EXERCISE INSTRUCTIONS:
Whenever a picture appears in the records, exclude it, and transcribe everything else exactly.

DATA EXTRACT:
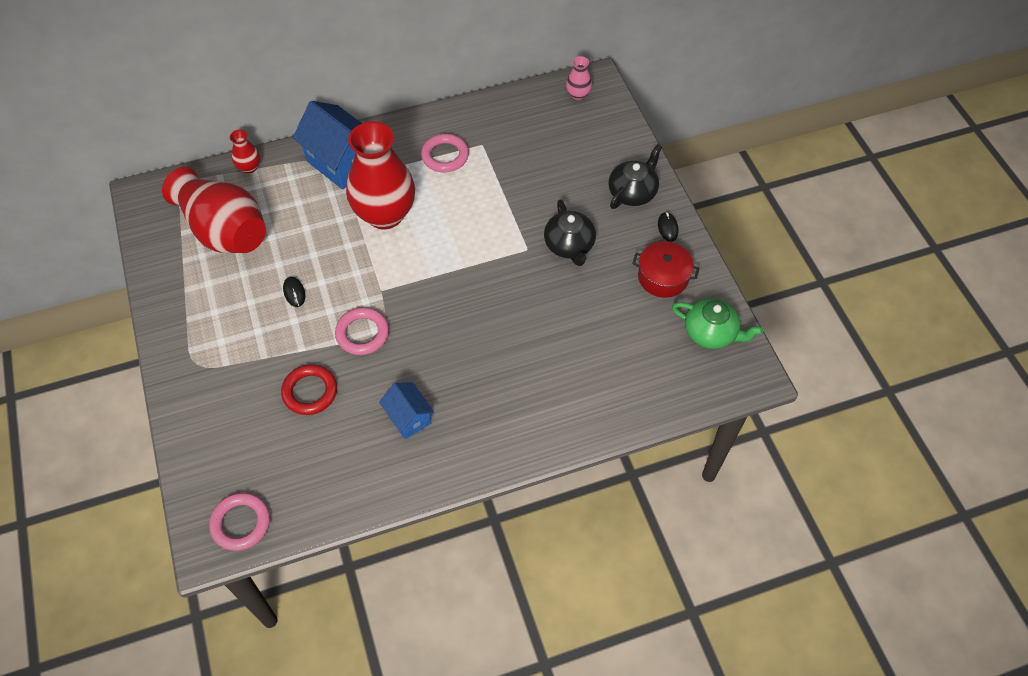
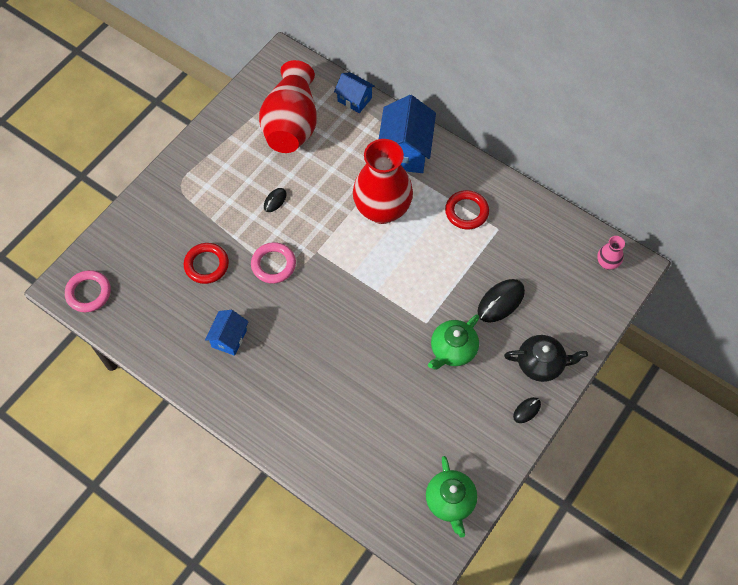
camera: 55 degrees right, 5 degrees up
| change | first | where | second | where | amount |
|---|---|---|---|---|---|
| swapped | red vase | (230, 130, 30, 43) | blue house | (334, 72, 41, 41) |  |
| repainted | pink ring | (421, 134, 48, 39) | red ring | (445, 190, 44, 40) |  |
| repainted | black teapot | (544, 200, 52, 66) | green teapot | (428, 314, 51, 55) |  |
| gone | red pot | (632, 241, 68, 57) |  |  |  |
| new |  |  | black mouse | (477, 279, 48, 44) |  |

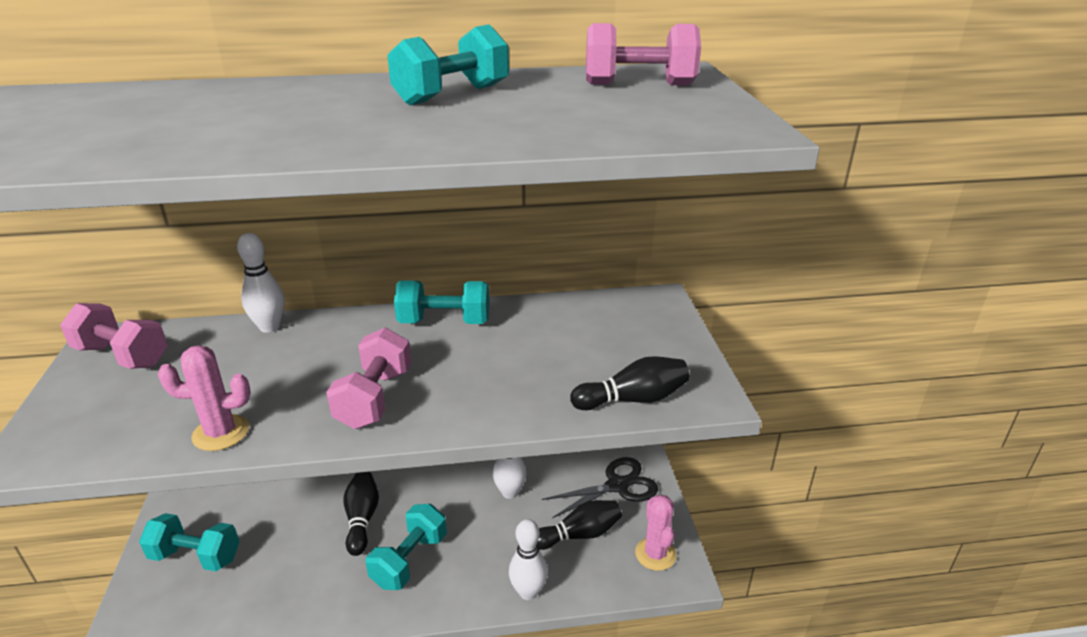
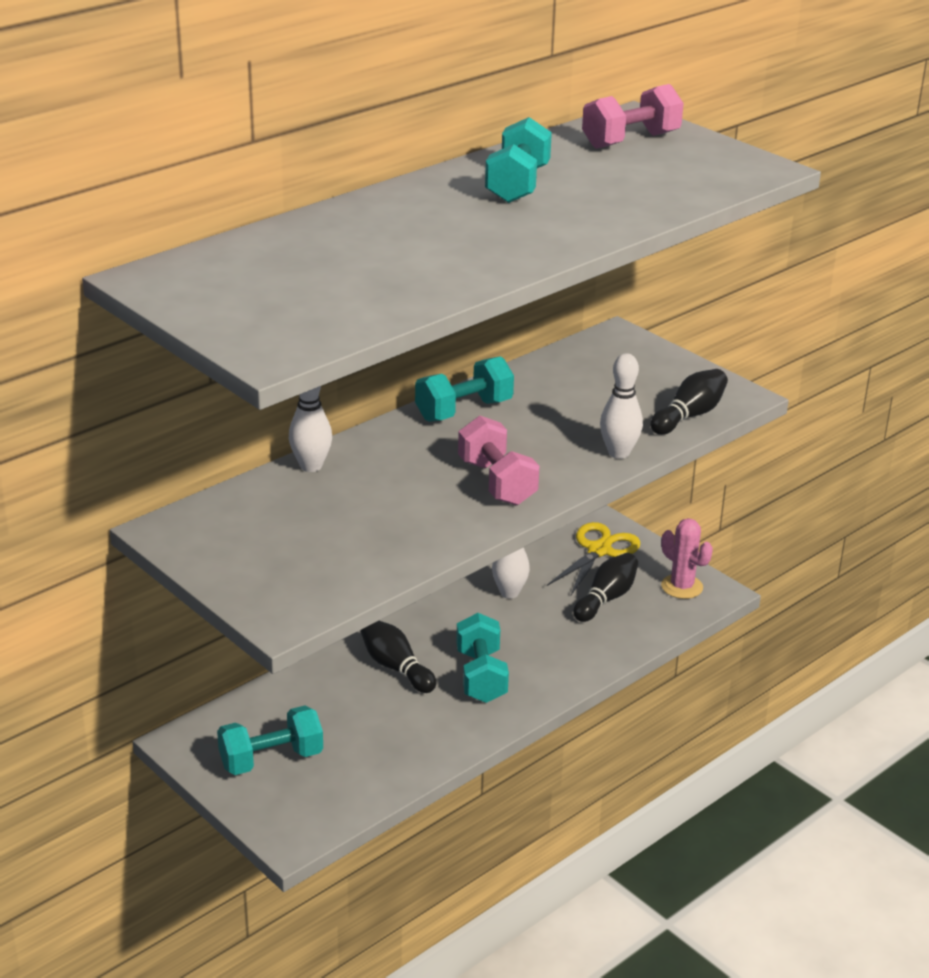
camera: 35 degrees left, 0 degrees up
| change | first | where | second | where | amount |
|---|---|---|---|---|---|
| gone | pink dumbbell | (60, 303, 108, 66) |  |  |  |
| gone | pink cactus | (158, 345, 93, 106) |  |  |  |
| shifted | white bowling pin | (509, 519, 39, 81) |  | (600, 353, 43, 106) |  |
| repainted | black scissors | (542, 457, 116, 61) | yellow scissors | (547, 522, 93, 73) |  |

RESULT OF THIS TASK:
camera: 55 degrees right, 5 degrees up
| change | first | where | second | where | amount |
|---|---|---|---|---|---|
| swapped | red vase | (230, 130, 30, 43) | blue house | (334, 72, 41, 41) |  |
| repainted | pink ring | (421, 134, 48, 39) | red ring | (445, 190, 44, 40) |  |
| repainted | black teapot | (544, 200, 52, 66) | green teapot | (428, 314, 51, 55) |  |
| gone | red pot | (632, 241, 68, 57) |  |  |  |
| new |  |  | black mouse | (477, 279, 48, 44) |  |

camera: 35 degrees left, 0 degrees up
| change | first | where | second | where | amount |
|---|---|---|---|---|---|
| gone | pink dumbbell | (60, 303, 108, 66) |  |  |  |
| gone | pink cactus | (158, 345, 93, 106) |  |  |  |
| shifted | white bowling pin | (509, 519, 39, 81) |  | (600, 353, 43, 106) |  |
| repainted | black scissors | (542, 457, 116, 61) | yellow scissors | (547, 522, 93, 73) |  |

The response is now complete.